> **ABOUT THIS EXERCISE**:
The entries below contain a line with "brown scissors: 10 -> 5" and a line with "yellow cheese: 9 -> 8". Quote exactly those two lines and all lines between them.

> **Spatial object tracking data**:
◆ ◆ ◆

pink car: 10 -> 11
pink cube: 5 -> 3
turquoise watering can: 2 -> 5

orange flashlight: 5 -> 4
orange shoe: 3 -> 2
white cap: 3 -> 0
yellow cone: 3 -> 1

◆ ◆ ◆

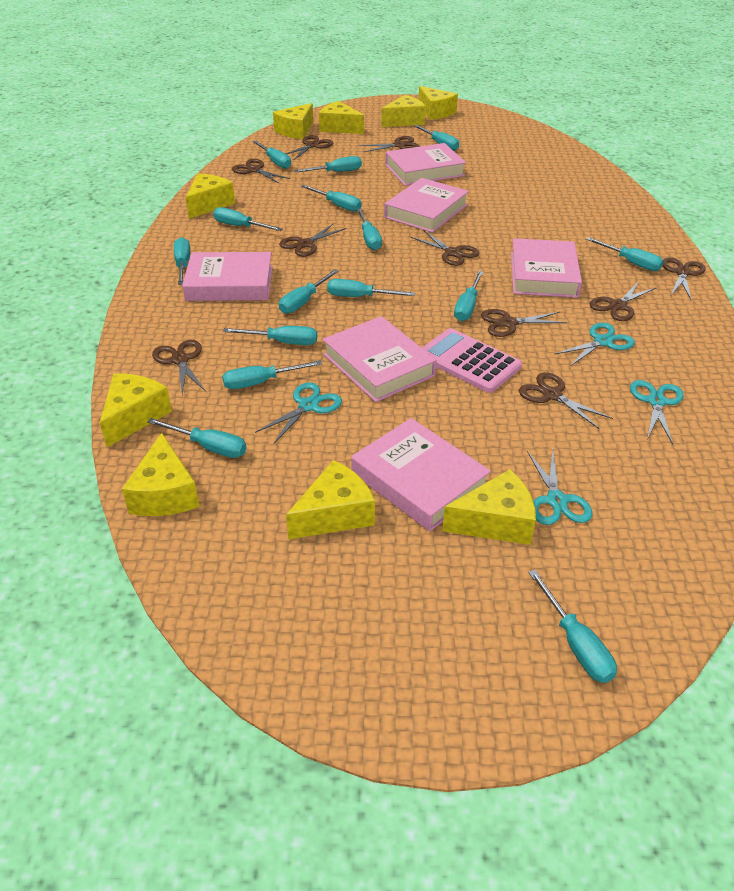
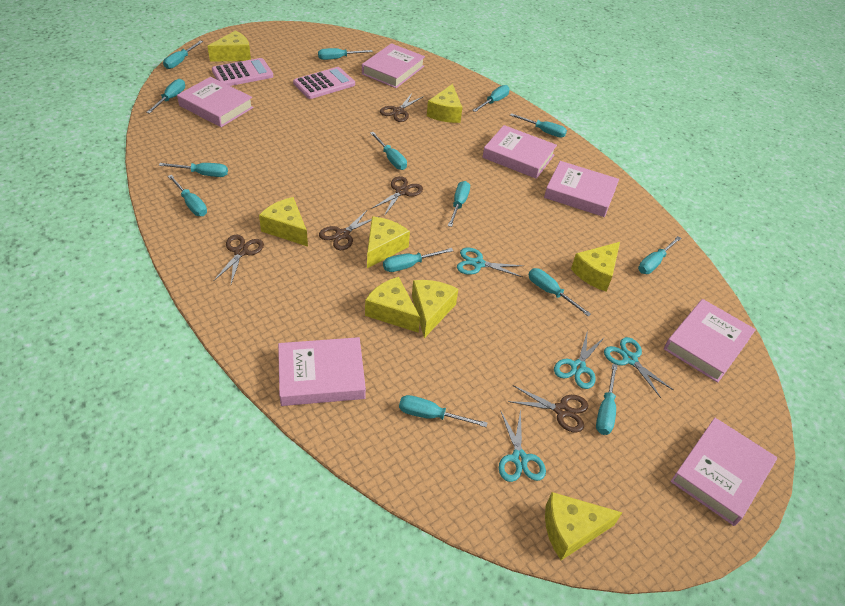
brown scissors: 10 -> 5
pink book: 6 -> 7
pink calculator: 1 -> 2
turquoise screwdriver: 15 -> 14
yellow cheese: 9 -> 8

◆ ◆ ◆

> **SOLUTION FOR THIS EXERCISE**:
brown scissors: 10 -> 5
pink book: 6 -> 7
pink calculator: 1 -> 2
turquoise screwdriver: 15 -> 14
yellow cheese: 9 -> 8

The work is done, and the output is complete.